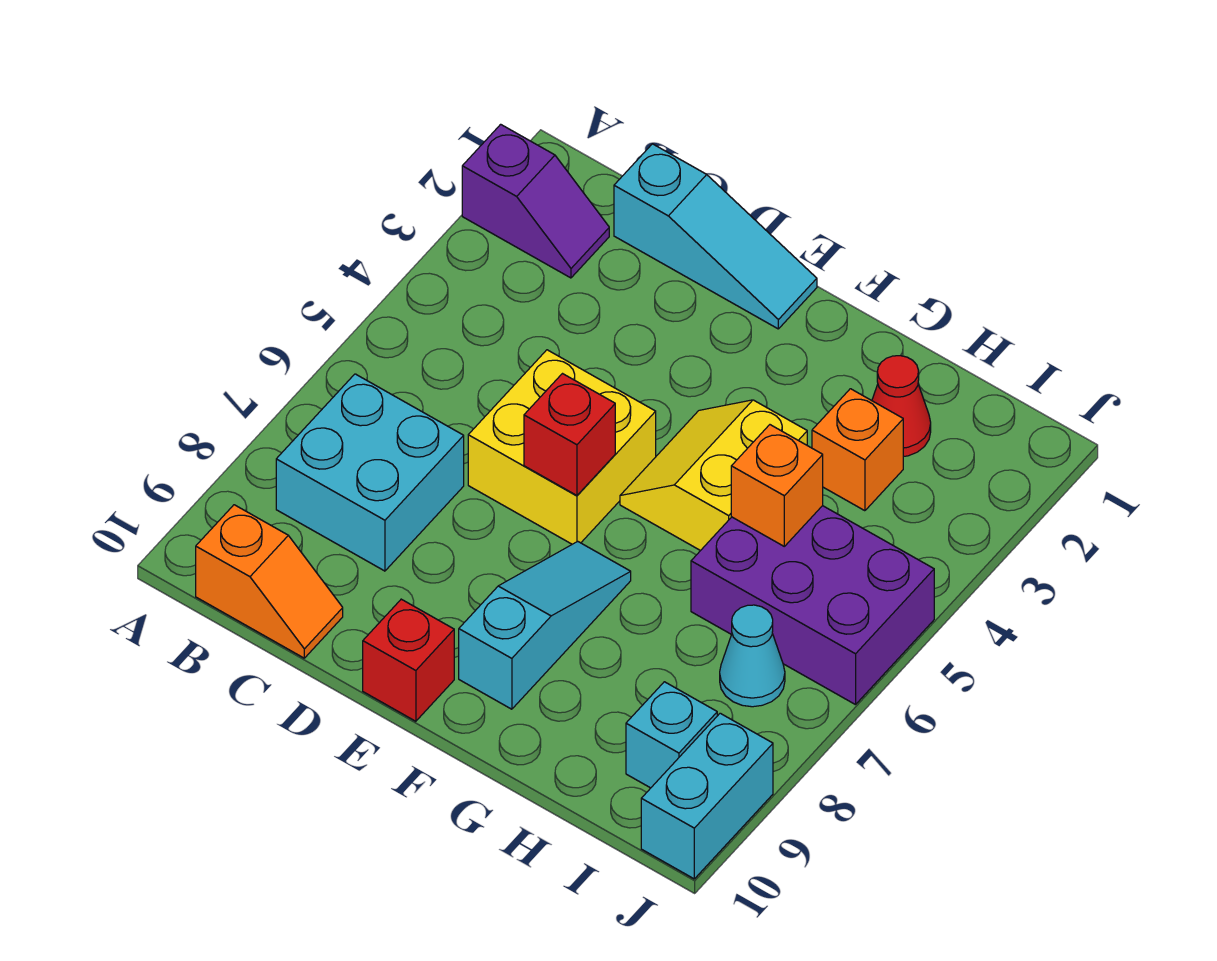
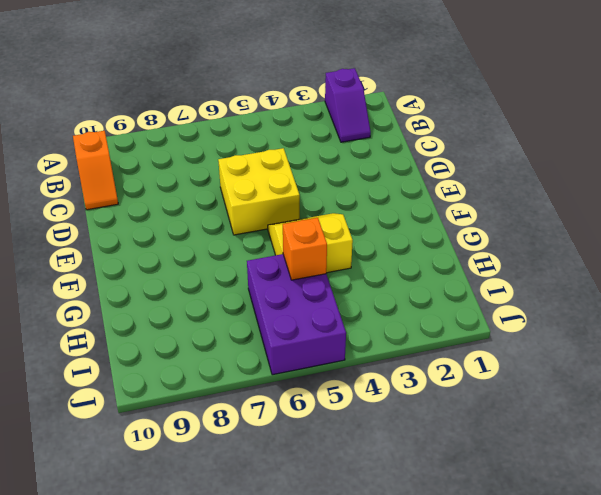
none -> cyan brick B7:C8 level 1
none -> cyan slope C1:E1 level 1 top C
none -> red brick E10 level 1

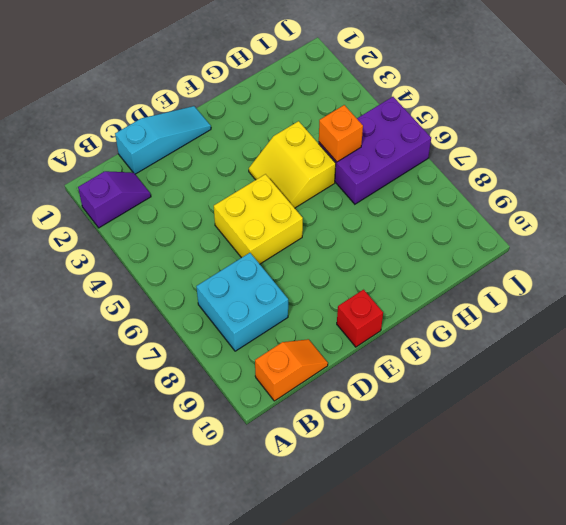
none -> cyan slope F7:F9 level 1 top 9
none -> red cone H2 level 1
none -> orange brick H3 level 1

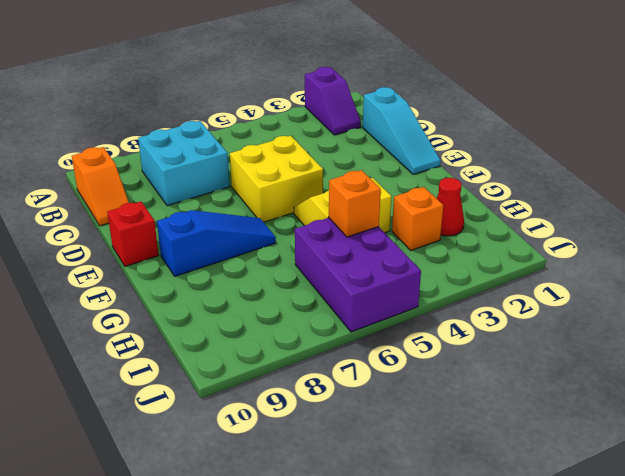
blue slope F7:F9 level 1 top 9 -> cyan slope F7:F9 level 1 top 9
none -> cyan cone I7 level 1
none -> cyan brick I9 level 1
none -> cyan brick J9:J10 level 1

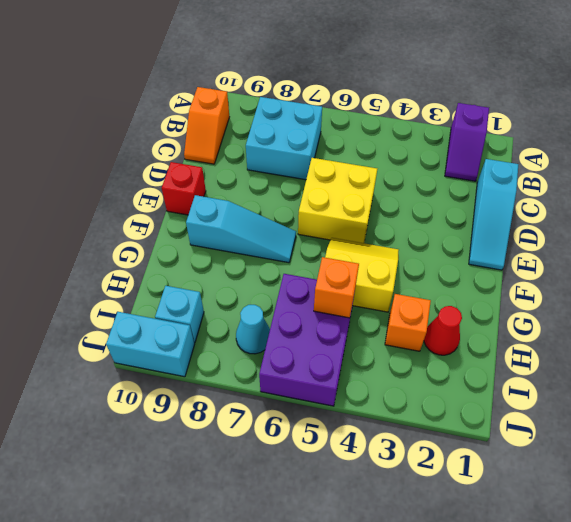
none -> red brick E6 level 2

_About this exercise_.
What is needed is a verbatim transcription of the records, minus the pictures.

_Response area_.
none -> cyan brick B7:C8 level 1
none -> cyan slope C1:E1 level 1 top C
none -> red brick E10 level 1

none -> cyan slope F7:F9 level 1 top 9
none -> red cone H2 level 1
none -> orange brick H3 level 1

blue slope F7:F9 level 1 top 9 -> cyan slope F7:F9 level 1 top 9
none -> cyan cone I7 level 1
none -> cyan brick I9 level 1
none -> cyan brick J9:J10 level 1

none -> red brick E6 level 2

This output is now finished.